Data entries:
□ □ □ □
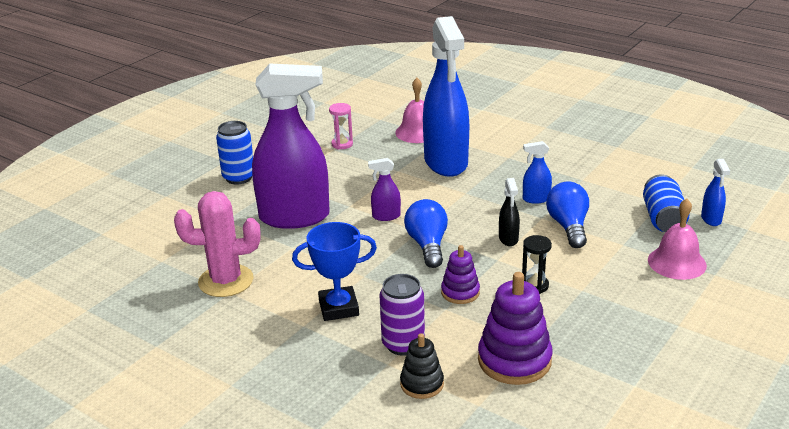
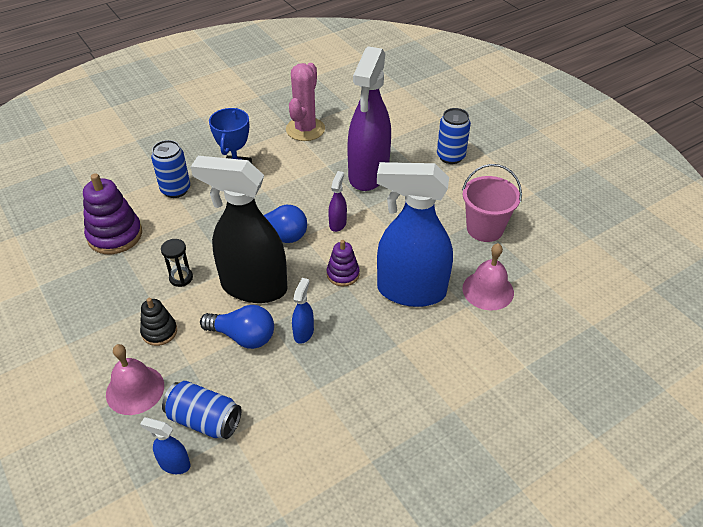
camera: 110 degrees right, 15 degrees up
(342, 144) = (484, 229): pink hourglass -> pink bucket
(403, 344) = (175, 190): purple can -> blue can
(422, 384) = (133, 187): black stacking toy -> black stacking toy (159, 332)
(460, 292) = (206, 234): purple stacking toy -> purple stacking toy (343, 274)
(508, 239) = (253, 287): black spray bottle -> black spray bottle, size x2.49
□ □ □ □
Your instructions: Would you set down the entries exactly as given, minus their pictures?

Answer section:
camera: 110 degrees right, 15 degrees up
(342, 144) = (484, 229): pink hourglass -> pink bucket
(403, 344) = (175, 190): purple can -> blue can
(422, 384) = (133, 187): black stacking toy -> black stacking toy (159, 332)
(460, 292) = (206, 234): purple stacking toy -> purple stacking toy (343, 274)
(508, 239) = (253, 287): black spray bottle -> black spray bottle, size x2.49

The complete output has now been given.